--- Start ---

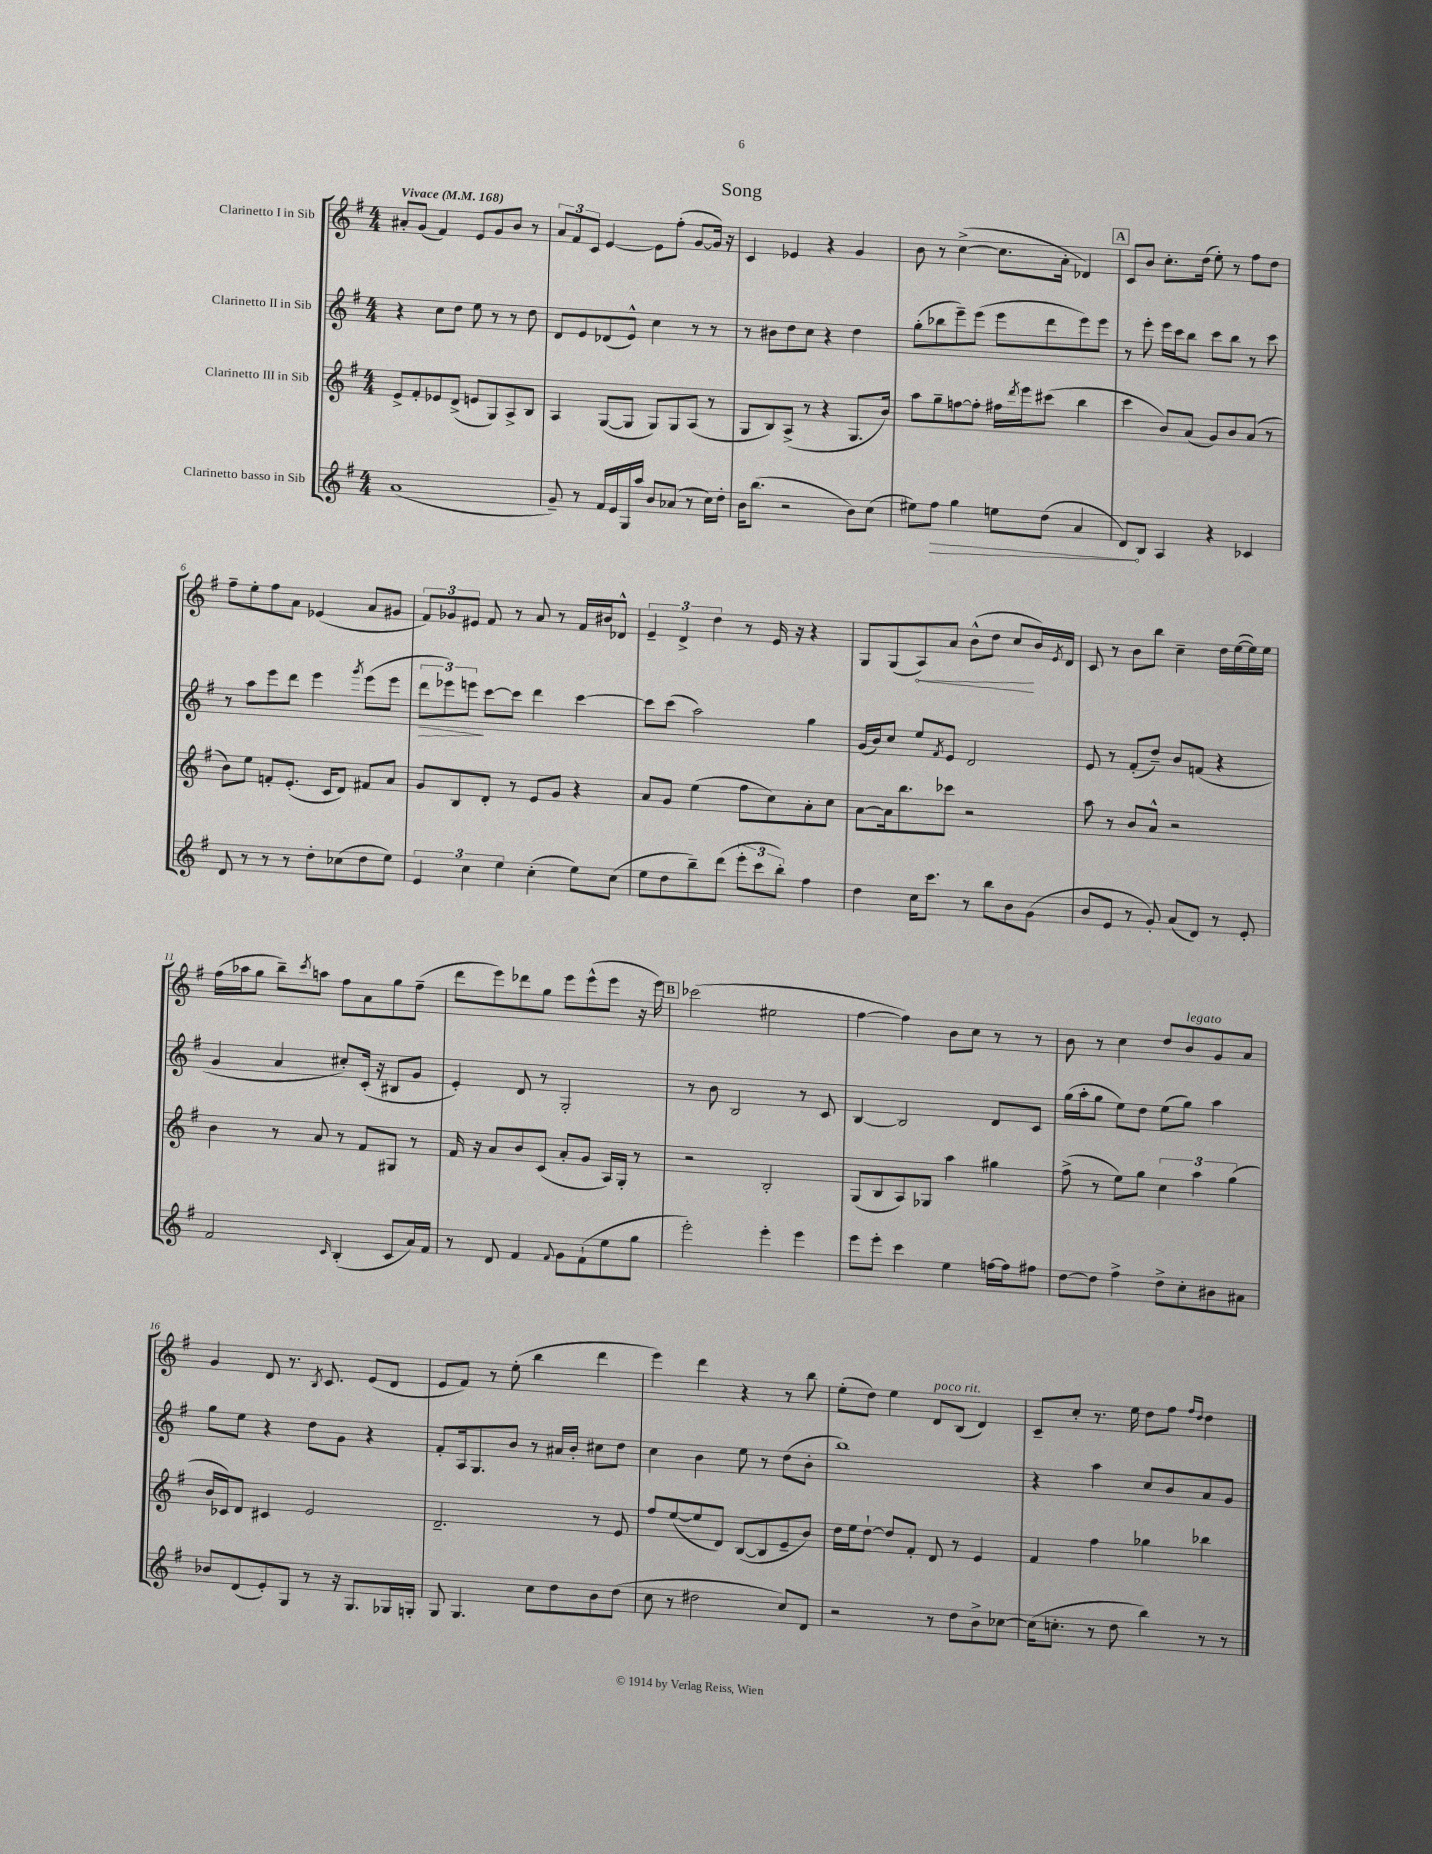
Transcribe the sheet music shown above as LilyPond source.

\header { title = "Song" }
<<
\new StaffGroup <<
\new Staff = "s0" \with { instrumentName = "Clarinetto I in Sib" } {
    \clef treble \key g \major \numericTimeSignature \time 4/4 \tempo "Vivace" 4 = 168
    ais'8-. g'8( fis'4) e'8 g'8 b'8 r8 |
    \tuplet 3/2 { a'8 fis'8 c'8 } e'4~ e'8 fis''8-.( g'8~ g'16) r16 |
    c'4 ees'4 r4 g'4 |
    b'8 r8 c''4~->( c''8. a'16-. des'4) |
    \mark \markup { \box "A" } c'8 b'8 c''8.-. d''16( e''8-.) r8 fis''8 d''8 |
    fis''8-- e''8-. fis''8 a'8 ees'4( a'8 gis'8 |
    \tuplet 3/2 { fis'8) ges'8 eis'8 } fis'8 r8 a'8 r8 fis'16 bis'16 des'8-^ |
    \tuplet 3/2 { e'4-- d'4-> d''4 } r8 e'16 r16 r4 |
    g8 g8( \once \override Hairpin.circled-tip = ##t a8\<) a'8 b'8-^( d''8 c''8\! b'16) \acciaccatura { e'8 } d'16 |
    c'8 r8 b'8 b''8 c''4-- d''16 e''16~( e''16) e''16 |
    fis''16( aes''16 g''8 b''8--) \acciaccatura { c'''8 } a''8 fis''8 a'8 g''8 fis''8--( |
    d'''8 e'''8) des'''8 g''8 e'''8 e'''8-^( e'''8 r16 e'''16) |
    \mark \markup { \box "B" } ces'''2( eis''2 |
    fis''4~ fis''4) b'8 c''8 r8 r8 |
    b'8 r8 c''4 d''8 b'8^\markup { \italic "legato" } g'8 a'8 |
    g'4 d'8 r8. \acciaccatura { b8 } c'8. e'8( d'8 |
    e'8 fis'8) r8 e''8-.( b''4 d'''4 |
    e'''4) d'''4 r4 r8 b''8 |
    e''8-.( d''8) e''4 d'8^\markup { \italic "poco rit." } b8( d'4) |
    c'8-- c''8-. r8. e''16 d''8 fis''8 \grace { fis''16 d''16 } d''4 \bar "|." |
}
\new Staff = "s1" \with { instrumentName = "Clarinetto II in Sib" } {
    \clef treble \key g \major \numericTimeSignature \time 4/4
    r4 c''8 d''8 e''8 r8 r8 d''8 |
    d'8 e'8 des'8( e'8-^) c''4 r8 r8 |
    r8 bis'8 d''8 c''8 r4 d''4 |
    g''8-.( bes''8 e'''8--) e'''8( e'''8 d'''8 e'''8) e'''8 |
    \mark \markup { \box "A" } r8 e'''8-. e'''16 c'''16 b''8 c'''8 b''8 r8 c'''8 |
    r8 a''8 e'''8 d'''8 e'''4 \acciaccatura { g'''8 } e'''8( e'''8 |
    \tuplet 3/2 { d'''8\> ees'''8) e'''8\! } c'''8~ c'''8 d'''4 c'''4~ |
    c'''8 c'''8( a''2) g''4 |
    g'16( b'16) c''8 e''8 \acciaccatura { fis'8 } e'8 d'2 |
    e'8 r8 fis'8-.( d''8--) b'8 f'8( r4 |
    g'4 a'4 cis''8-.) c'16-.( r16 bis8 g'8 |
    e'4-.) d'8 r8 g2-. |
    \mark \markup { \box "B" } r8 b'8 b2 r8 c'8 |
    b4~ b2 d'8 c'8 |
    g''16( a''16-. g''8 e''8) d''8 e''8( g''8) a''4 |
    g''8 e''8 r4 d''8 g'8 r4 |
    fis'8-. a16 g8. b'8 r8 ais'16 b'16-. cis''8 d''8 |
    c''4 b'4 e''8 r8 d''8( b'8-. |
    b''1) |
    r4 a''4 c''8 b'8 a'8 g'8 \bar "|." |
}
\new Staff = "s2" \with { instrumentName = "Clarinetto III in Sib" } {
    \clef treble \key g \major \numericTimeSignature \time 4/4
    e'8-> fis'8-. ees'8 d'8->( e'8 g8) a8-> b8 |
    a4 g8~( g8 g8) g8 a8( r8 |
    g8 b8) a8->( r8 r4 g8. b'16) |
    a''8 g''8-- f''8~ f''8-. fis''16 \acciaccatura { d'''8 } e'''16 cis'''8( b''4 |
    \mark \markup { \box "A" } c'''4 b'8) a'8( g'8) b'8 a'8( r8 |
    b'8) e''8 f'8-. e'8.-.( c'16 d'8) fis'8 a'8 |
    g'8 b8 d'8-. r8 e'8 g'8 r4 |
    a'8 g'8 e''4( fis''8 c''8) a'8-. c''8 |
    a'8~ a'16 b''8. ces'''8 r2 |
    a''8 r8 b'8 a'8-^ r2 |
    b'4 r8 a'8 r8 fis'8 gis8 r8 |
    fis'16 r16 a'8 b'8 c'8( a'8-. g'8 a16) g16-. r8 |
    \mark \markup { \box "B" } r2 b2-. |
    g8( b8 a8) ges8 a''4 gis''4 |
    fis''8->( r8 e''8) g''8 \tuplet 3/2 { c''4 a''4 g''4( } |
    b'16 ces'16) d'8 cis'4 e'2 |
    d'2.-- r8 e'8 |
    fis''8 e''8~( e''8 d'8) b8~( b8 e'8-- b'8) |
    d''16 e''16 d''8~-! d''8 fis'8-. d'8 r8 e'4 |
    fis'4 fis''4 ges''4 bes''4 \bar "|." |
}
\new Staff = "s3" \with { instrumentName = "Clarinetto basso in Sib" } {
    \clef treble \key g \major \numericTimeSignature \time 4/4
    a'1( |
    g'8--) r8 fis'16 e'16 g16 a''16 b'8 aes'8( r8 c''16) d''16-. |
    b'16 b''8.( r2 b'8) c''8( |
    eis''8) \once \override Hairpin.circled-tip = ##t fis''8\> g''4 e''8 d''8( a'4 |
    \mark \markup { \box "A" } d'8\!) b8 a4 r4 ces'4 |
    d'8 r8 r8 r8 d''8-. ces''8( d''8 e''8) |
    \tuplet 3/2 { e'4 c''4 e''4 } c''4-.( e''8) c''8( |
    e''8 d''8 b''8--) d'''8( \tuplet 3/2 { e'''8-. c'''8 b''8-.) } fis''4 |
    d''4 c''16 c'''8. r8 b''8 b'8 g'8( |
    b'8 e'8 r8 g'8-.) a'8( d'8) r8 e'8-. |
    fis'2 \grace { c'16 } b4-.( c'8 a'16) fis'16 |
    r8 d'8 fis'4 \appoggiatura { fis'8 } g'8 fis'8-!( e''8 g''8 |
    \mark \markup { \box "B" } e'''2-.) e'''4-. e'''4 |
    e'''8 e'''8-. c'''4 e''4 f''16~ f''16 fis''8 |
    d''8~ d''8 fis''4-> d''8-> c''8-. bis'8 ais'8 |
    bes'8 d'8( e'8-.) g8 r8 r16 g8. ges16 g16-. |
    g8 g4. c''8 d''8 b'8 d''8( |
    c''8 r8 dis''2 c''8) d'8 |
    r2 r8 d''8 b'8-> ces''8~ |
    ces''16( c''8.-. r8 d''8 b''4) r8 r8 \bar "|." |
}
>>
>>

--- End ---

> [AIM OF THE EXERCISE]:
Return every line of the rows above that contains the string "italic". Case counts.

> [REPLY]:
    b'8 r8 c''4 d''8 b'8^\markup { \italic "legato" } g'8 a'8 |
    e''8-.( d''8) e''4 d'8^\markup { \italic "poco rit." } b8( d'4) |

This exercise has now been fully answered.